==== Study material

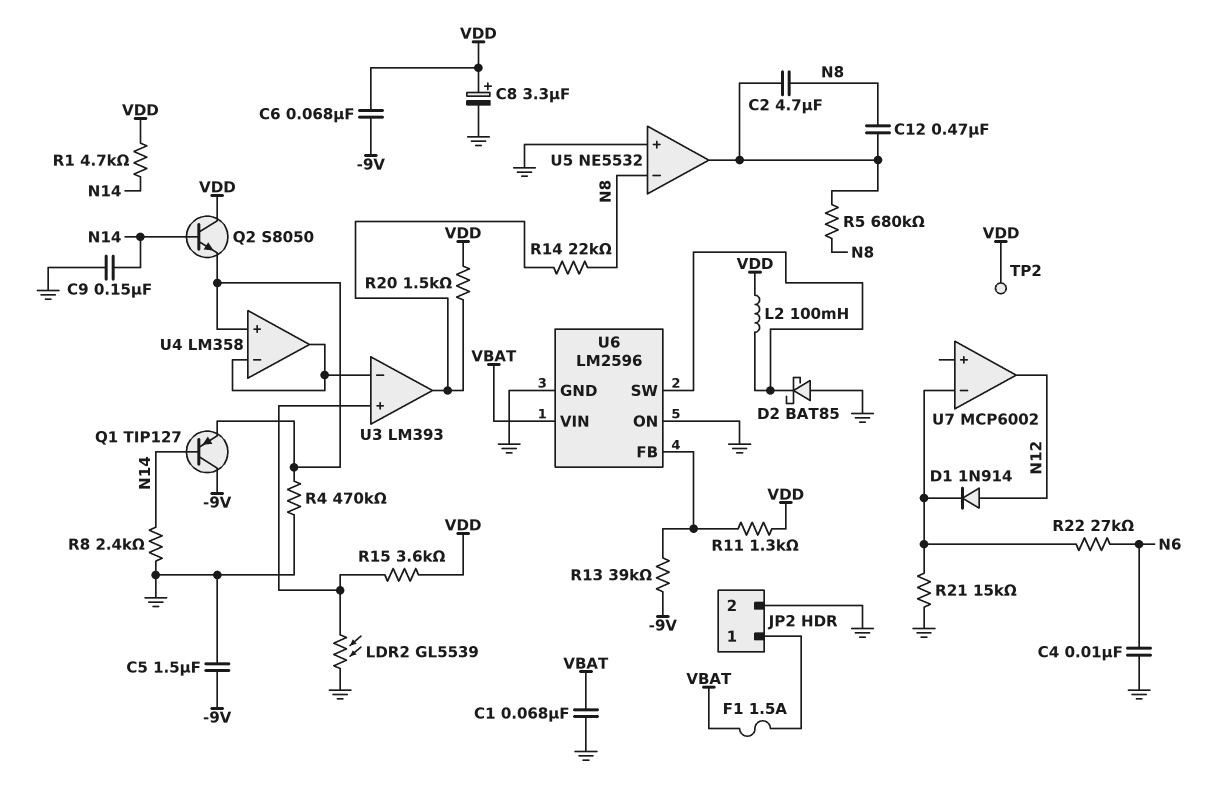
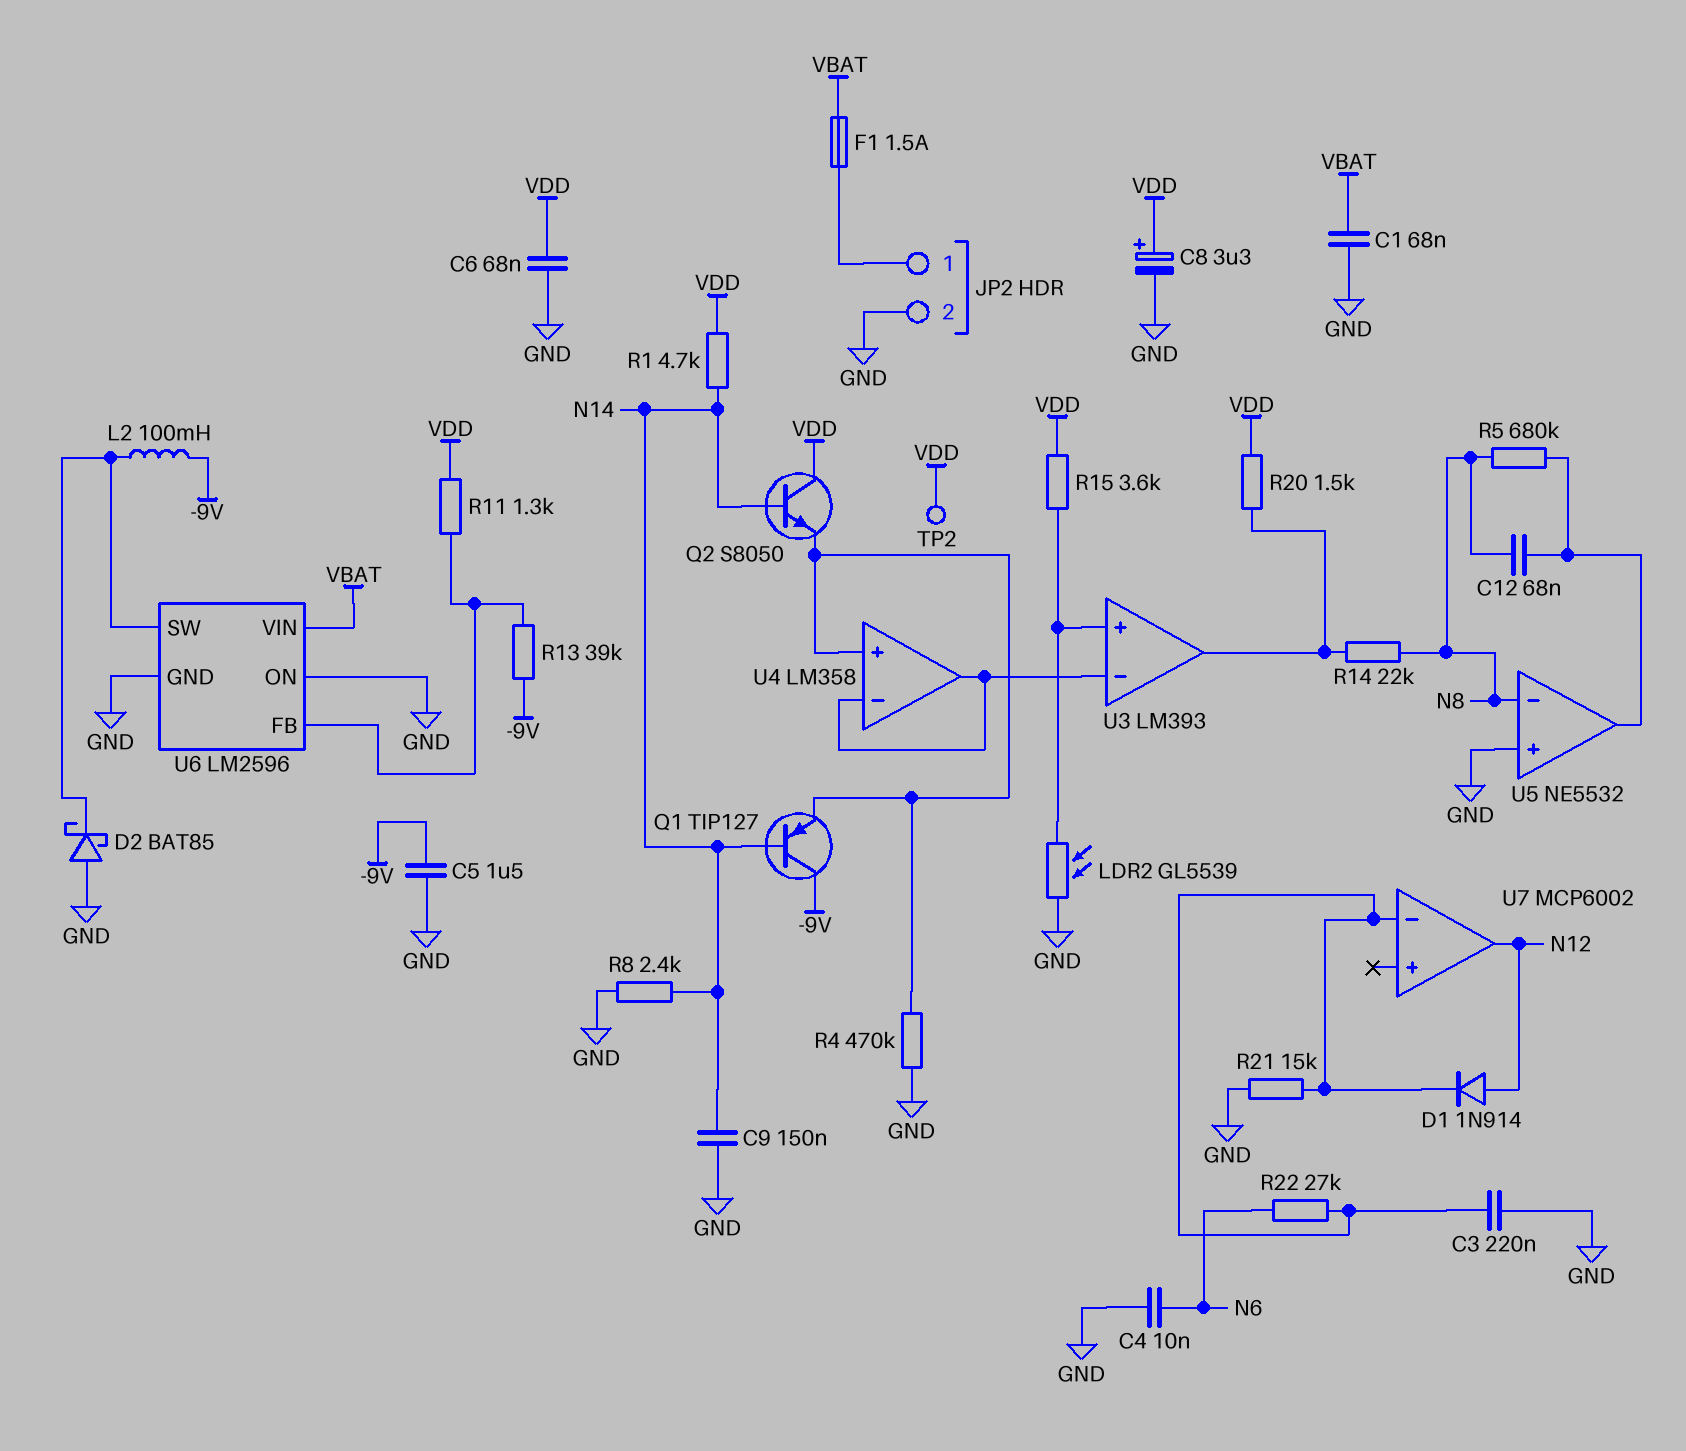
C2: 4.7uF (N8, U5/out) -> none
C3: none -> 220nF (GND, U7/in-)
C6: 68nF (-9V, VDD) -> 68nF (GND, VDD)
C12: 470nF (N8, U5/out) -> 68nF (N8, U5/out)
L2: 100mH (U6/SW, VDD) -> 100mH (-9V, U6/SW)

========

§ Task details
All of the entries above are to be transcribed word for word, with no pictures included.

§ Response to the exercise
C2: 4.7uF (N8, U5/out) -> none
C3: none -> 220nF (GND, U7/in-)
C6: 68nF (-9V, VDD) -> 68nF (GND, VDD)
C12: 470nF (N8, U5/out) -> 68nF (N8, U5/out)
L2: 100mH (U6/SW, VDD) -> 100mH (-9V, U6/SW)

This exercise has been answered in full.